Copy, from the data below, every line that has "patelnia" in it.

* [Entries taken from a collection]
━━━━━━━━

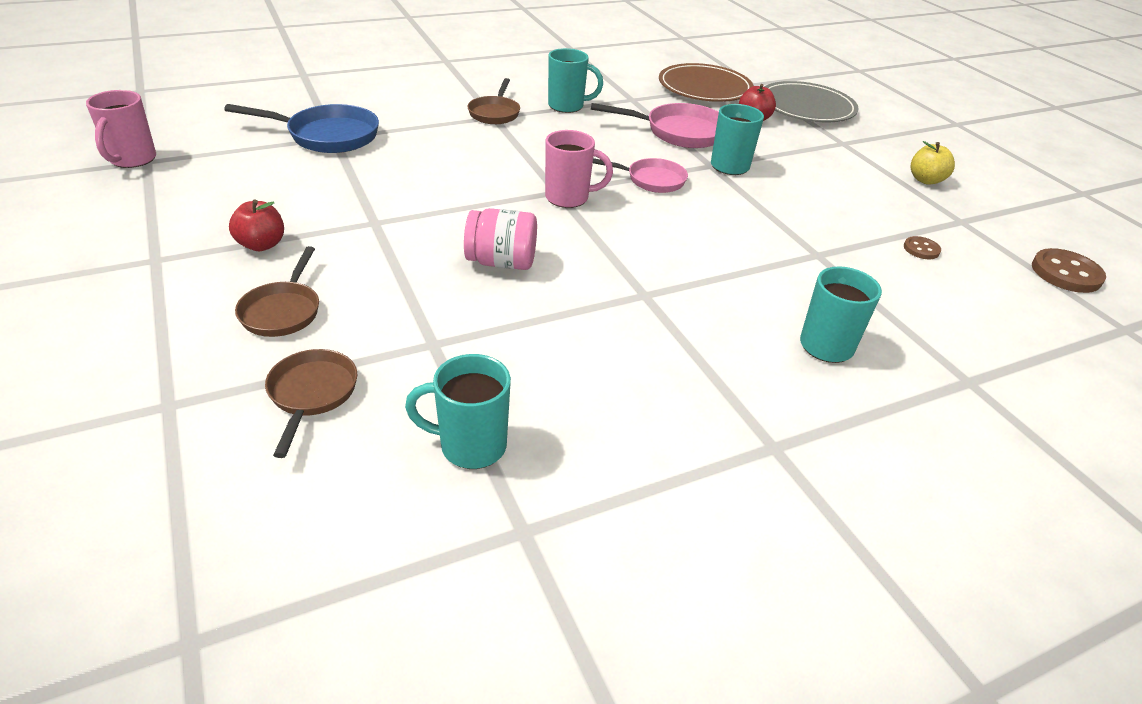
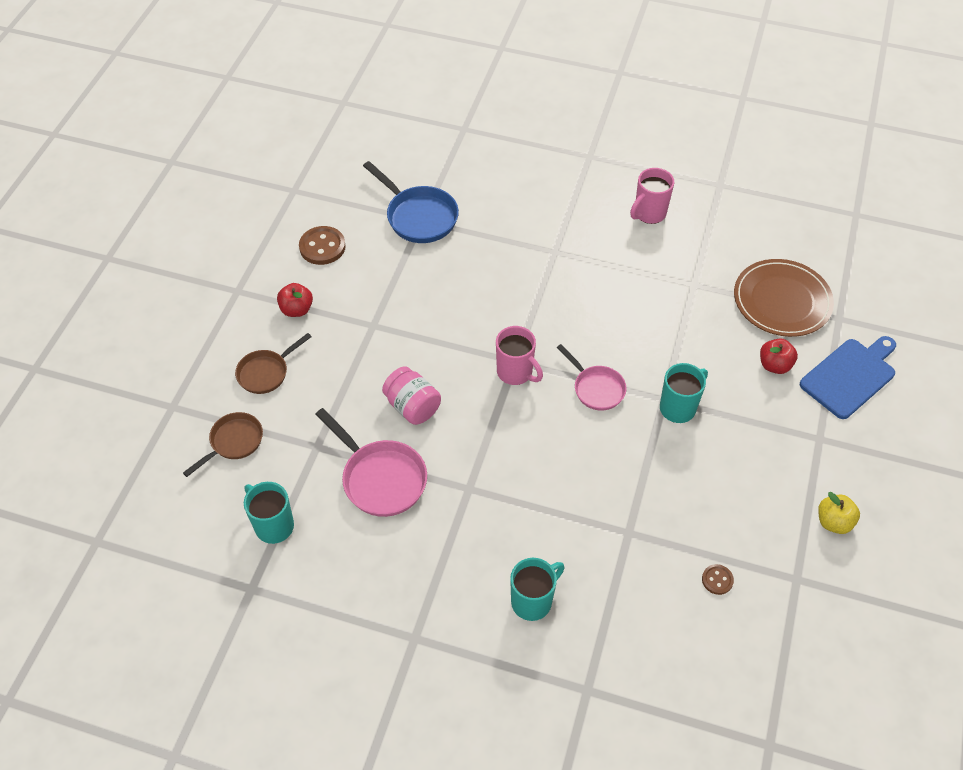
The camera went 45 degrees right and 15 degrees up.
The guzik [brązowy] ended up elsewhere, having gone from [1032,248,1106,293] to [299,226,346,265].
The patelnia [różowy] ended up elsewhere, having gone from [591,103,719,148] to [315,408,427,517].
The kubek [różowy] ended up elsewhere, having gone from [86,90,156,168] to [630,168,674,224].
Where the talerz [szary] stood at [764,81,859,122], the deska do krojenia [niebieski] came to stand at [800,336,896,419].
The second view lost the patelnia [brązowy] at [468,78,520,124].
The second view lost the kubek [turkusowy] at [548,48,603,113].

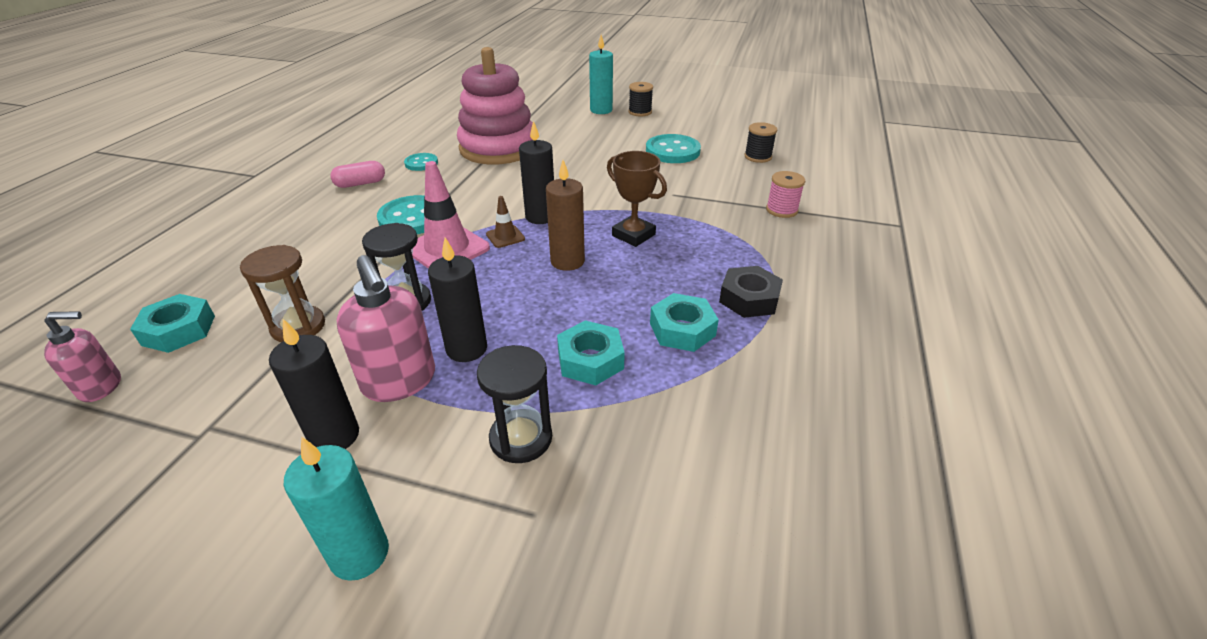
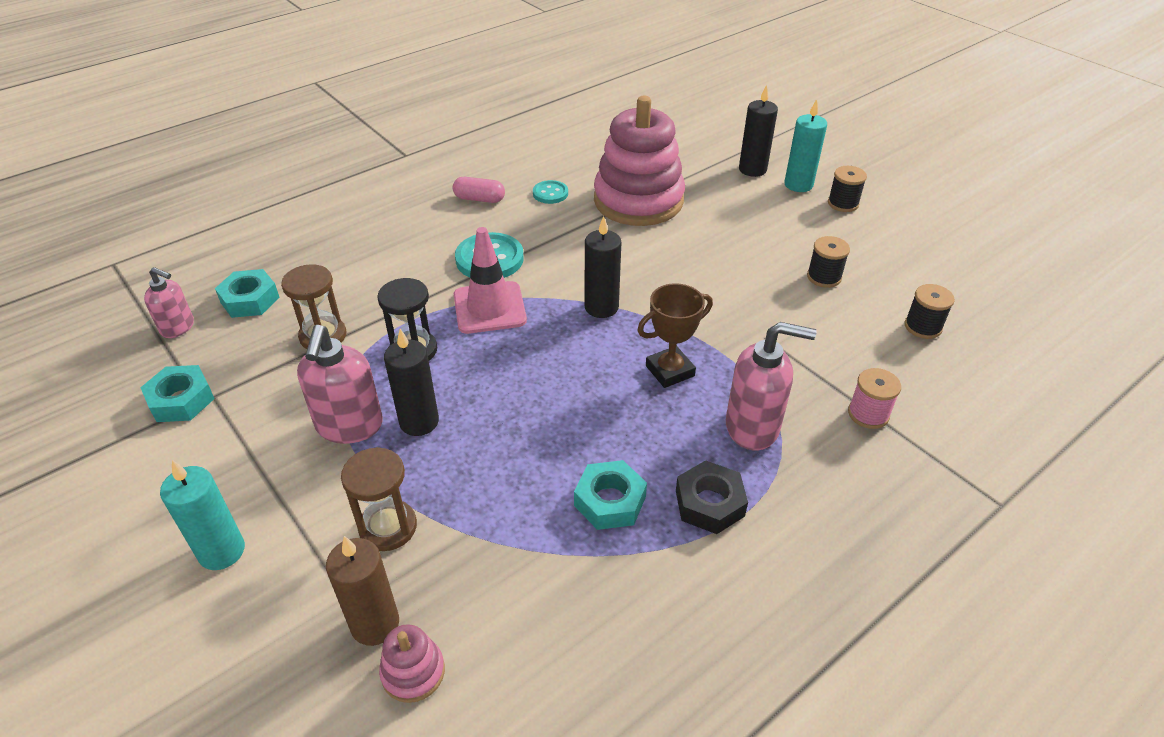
The camera went 35 degrees right and 5 degrees up.
The nakrętka [turkusowy] ended up elsewhere, having gone from [557,320,625,385] to [141,365,215,422].
The świeca [brązowy] ended up elsewhere, having gone from [546,160,585,271] to [326,536,399,646].
What was the klepsydra [czarny] at [477,345,552,463] turned into the klepsydra [brązowy] at [341,447,417,551].
The second view gained the zabawka nakładanka [różowy] at [379,624,445,703].
The puchar [brązowy] at [607,151,667,247] ended up facing another way, 75 degrees clockwise from before.
The second view gained the dozownik mydła [różowy] at [726,322,817,450].
The świeca [czarny] ended up elsewhere, having gone from [269,319,359,449] to [739,85,778,177].
Where the guzik [turkusowy] stood at [646,134,701,163], the szpulka [czarny] came to stand at [807,236,850,288].
The second view lost the pachołek [brązowy] at [486,196,525,248].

━━━━━━━━

* [Answer to this task]
The patelnia [różowy] ended up elsewhere, having gone from [591,103,719,148] to [315,408,427,517].
The second view lost the patelnia [brązowy] at [468,78,520,124].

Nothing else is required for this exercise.